━━━━━ Material supplied
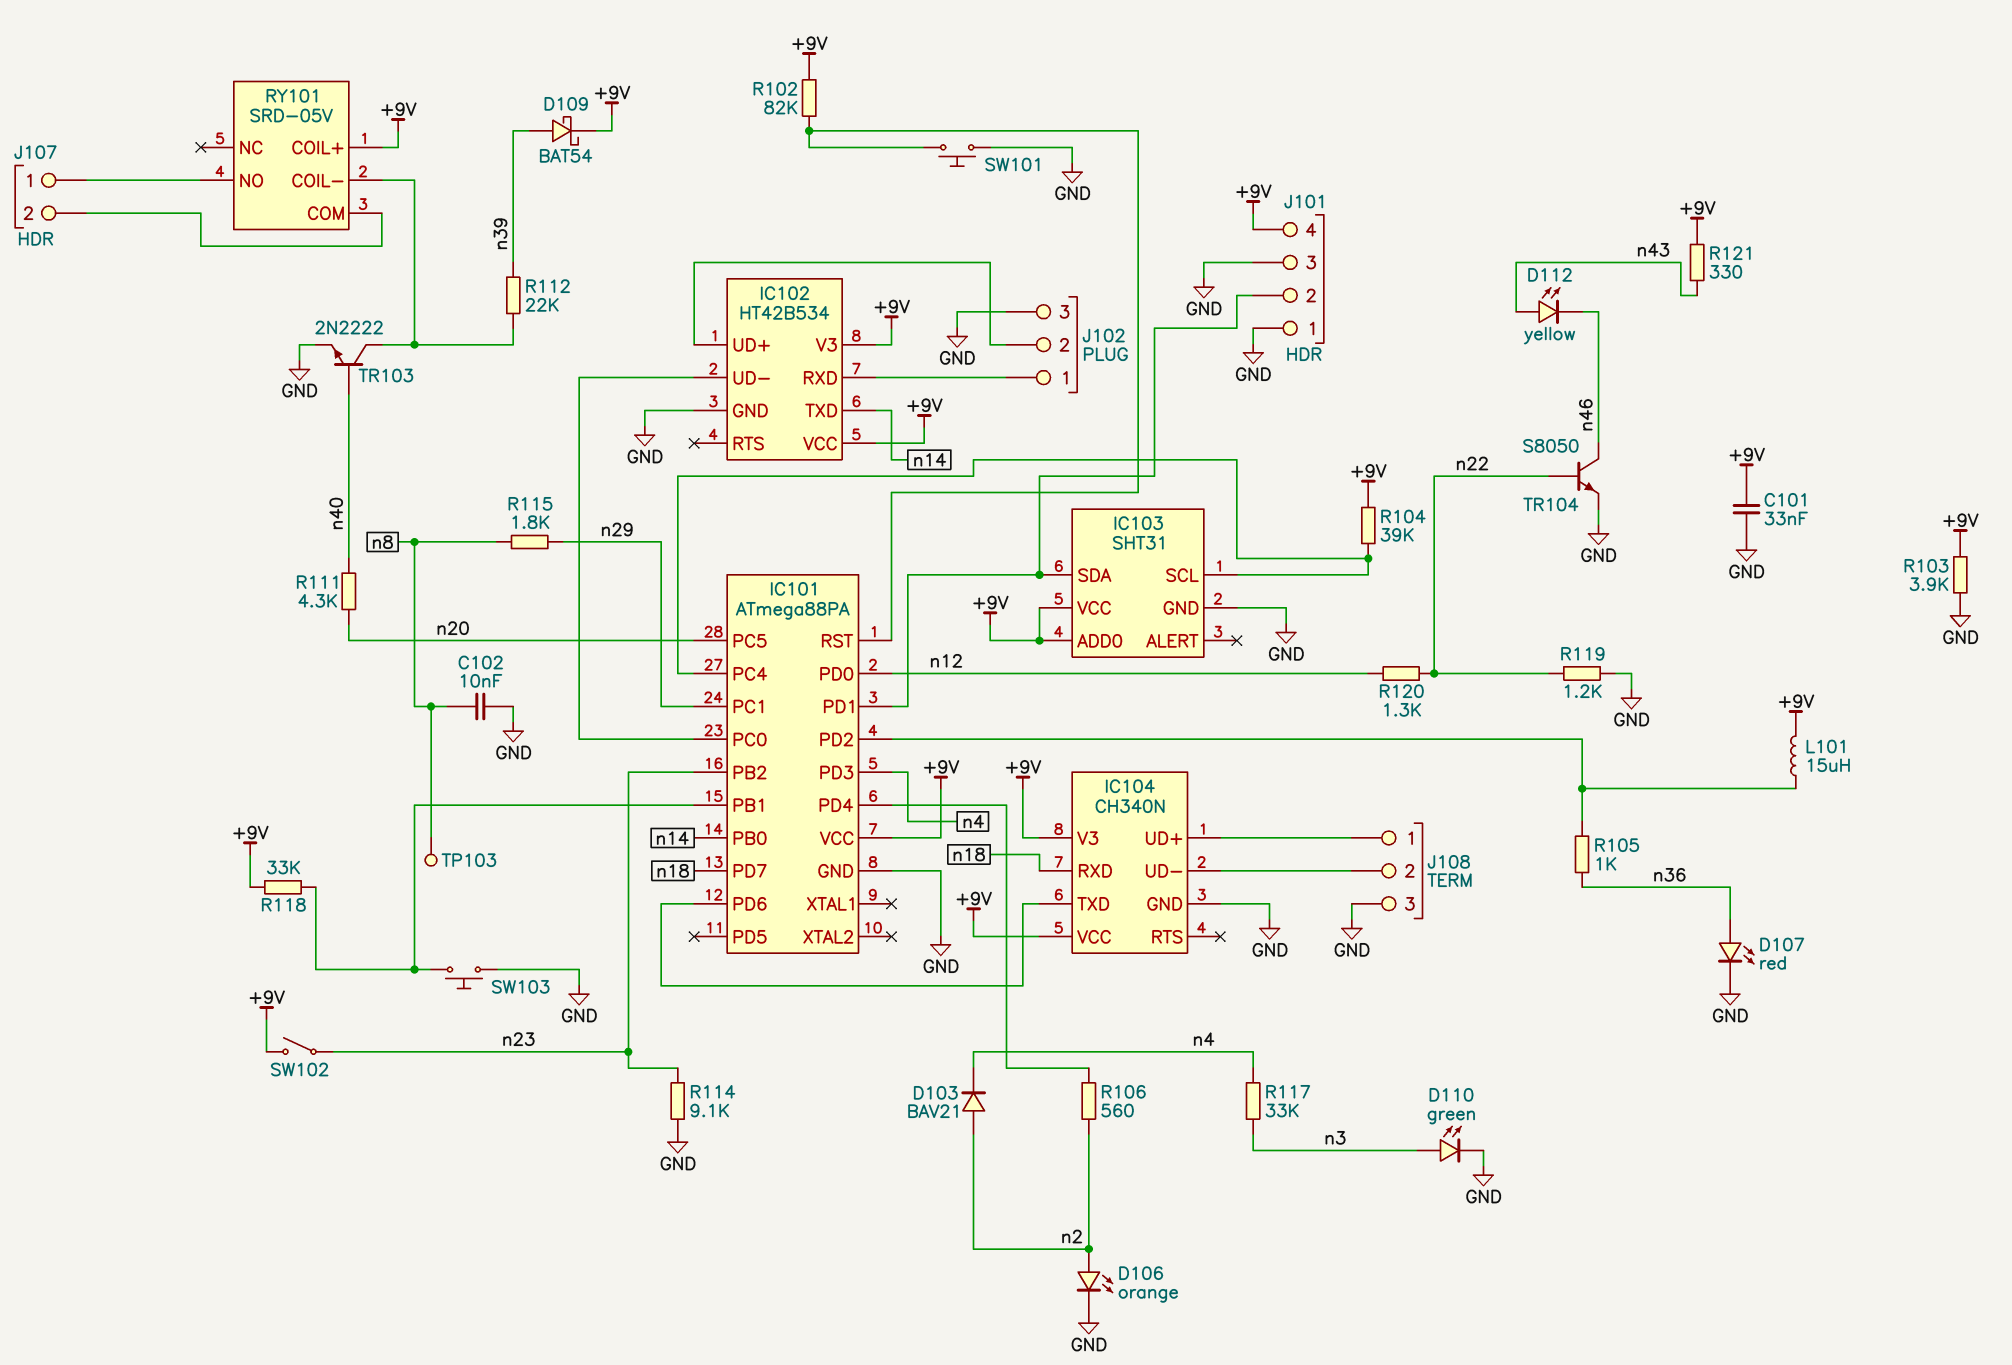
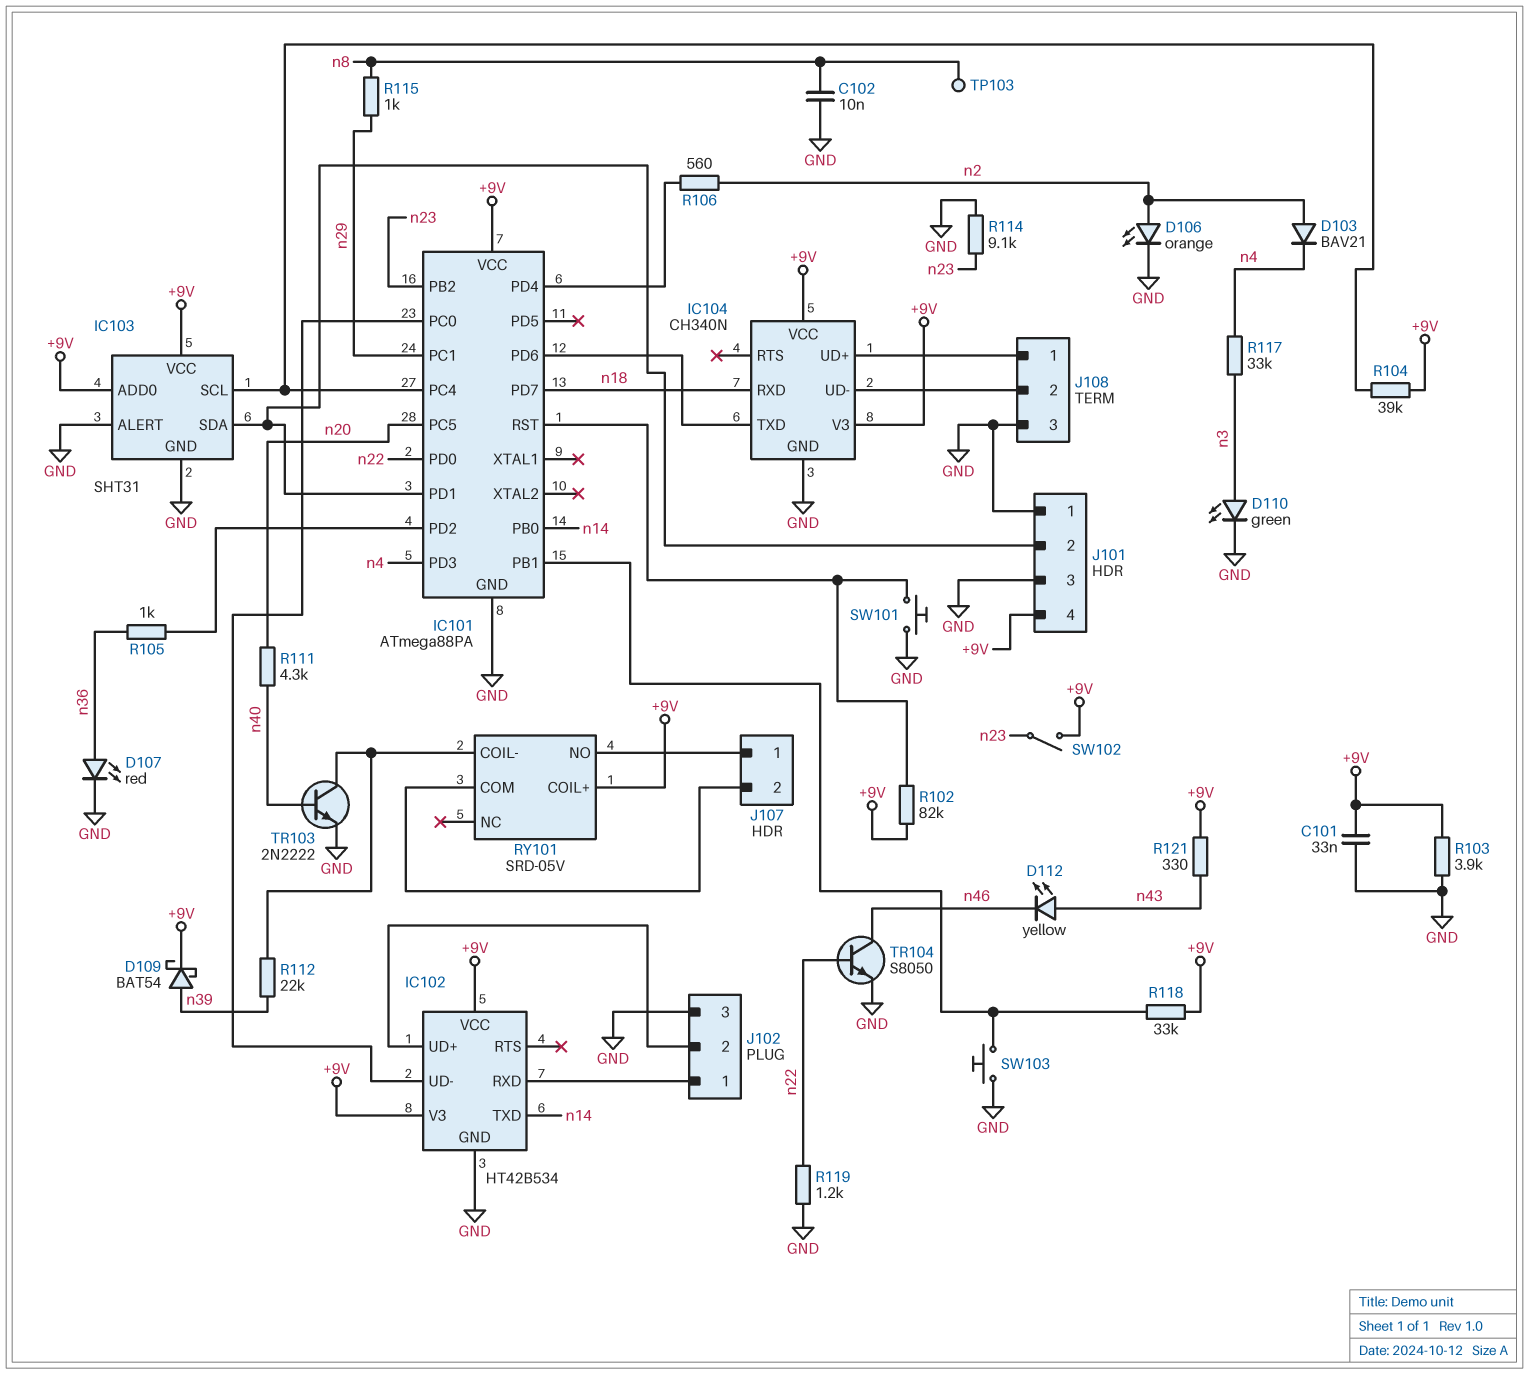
IC101 pin PD0: n12 -> n22
IC103 pin ALERT: none -> GND
L101: 15uH (+9V, IC101/PD2) -> none
R115: 1.8k (n8, n29) -> 1k (n8, n29)
R120: 1.3k (n12, n22) -> none

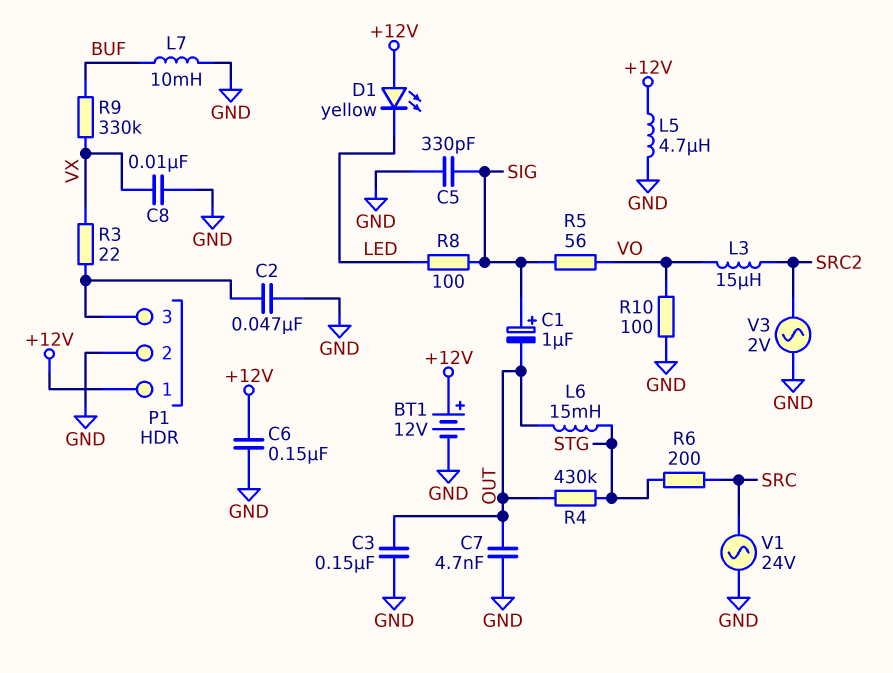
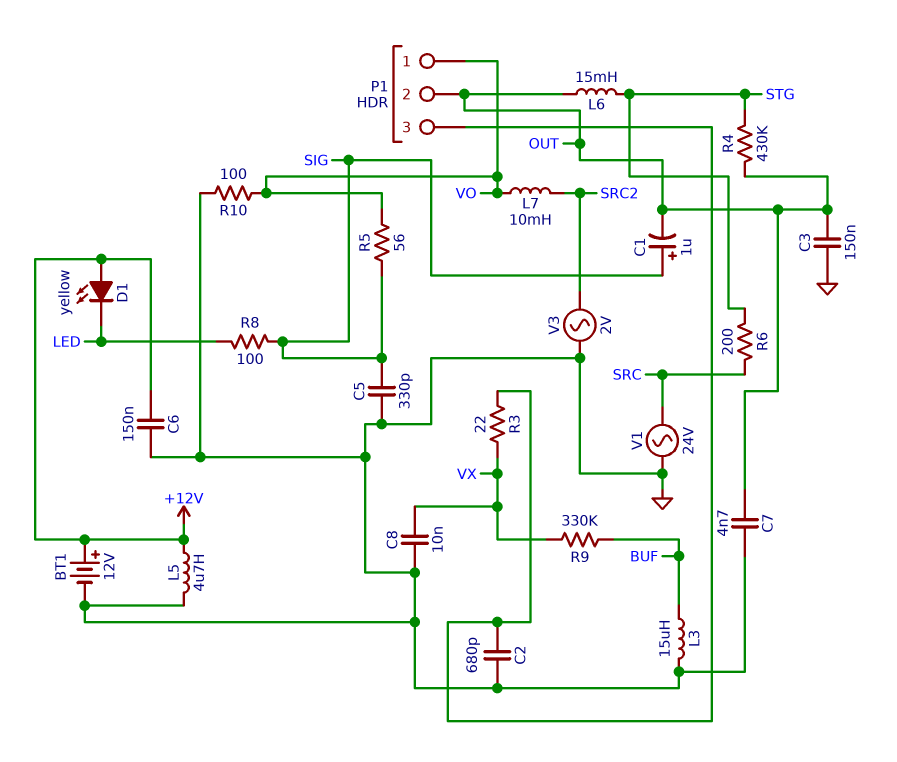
C2: 47nF (GND, P1/3) -> 680pF (GND, P1/3)
L3: 15uH (SRC2, VO) -> 15uH (BUF, GND)
L7: 10mH (BUF, GND) -> 10mH (SRC2, VO)
P1 pin 1: +12V -> VO
P1 pin 2: GND -> OUT

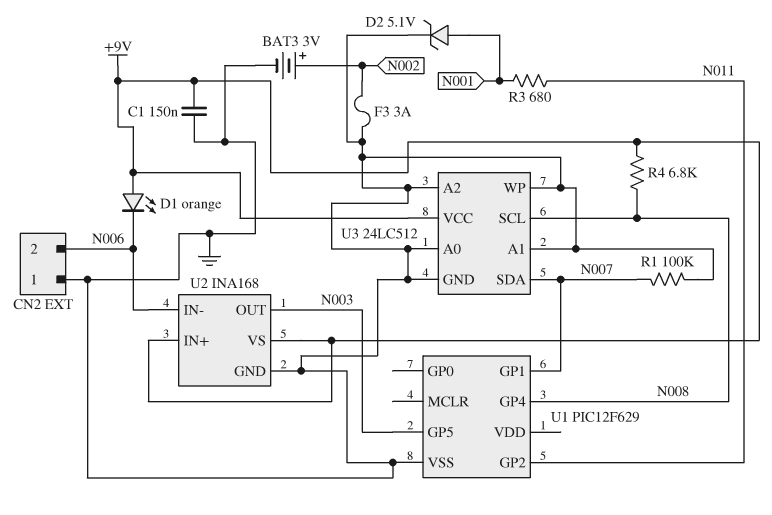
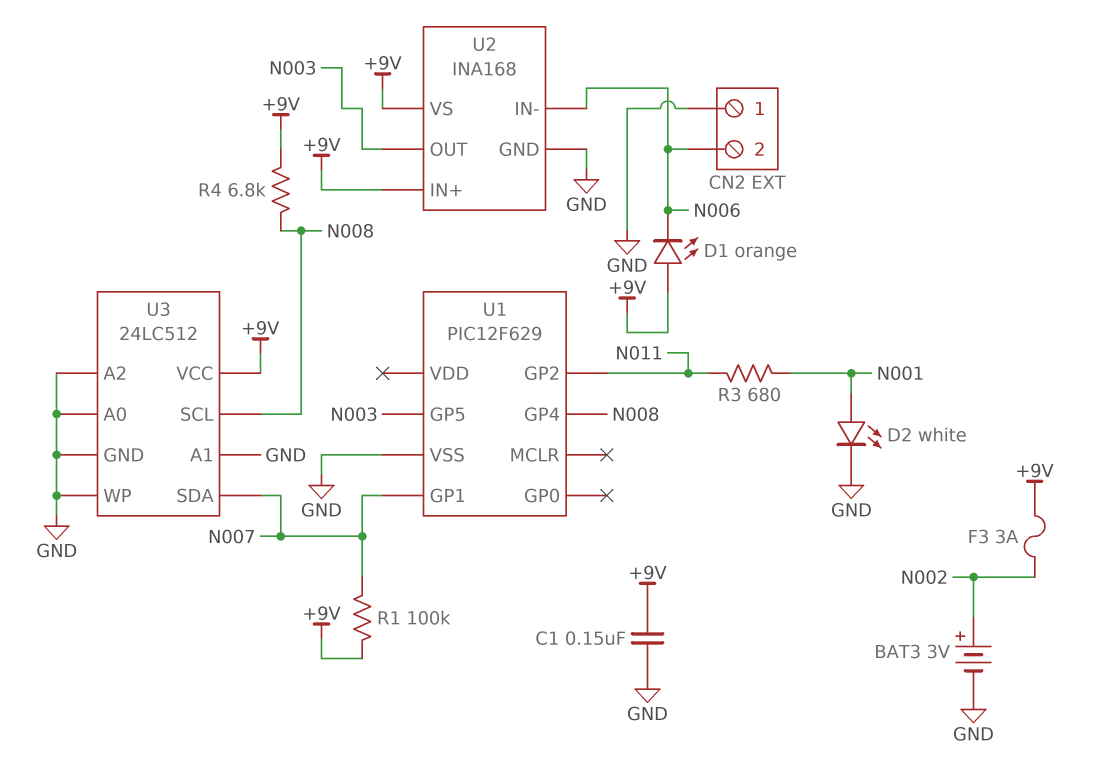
D2: zener 5.1V (A N001, K GND) -> LED white (A N001, K GND)
F3: 3A (GND, N002) -> 3A (+9V, N002)
R1: 100k (GND, N007) -> 100k (+9V, N007)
━━━━━━━━━━
* **What the task requires**: Filter the records above and copy every line that contains the word "none".

* **Task answer**:
IC103 pin ALERT: none -> GND
L101: 15uH (+9V, IC101/PD2) -> none
R120: 1.3k (n12, n22) -> none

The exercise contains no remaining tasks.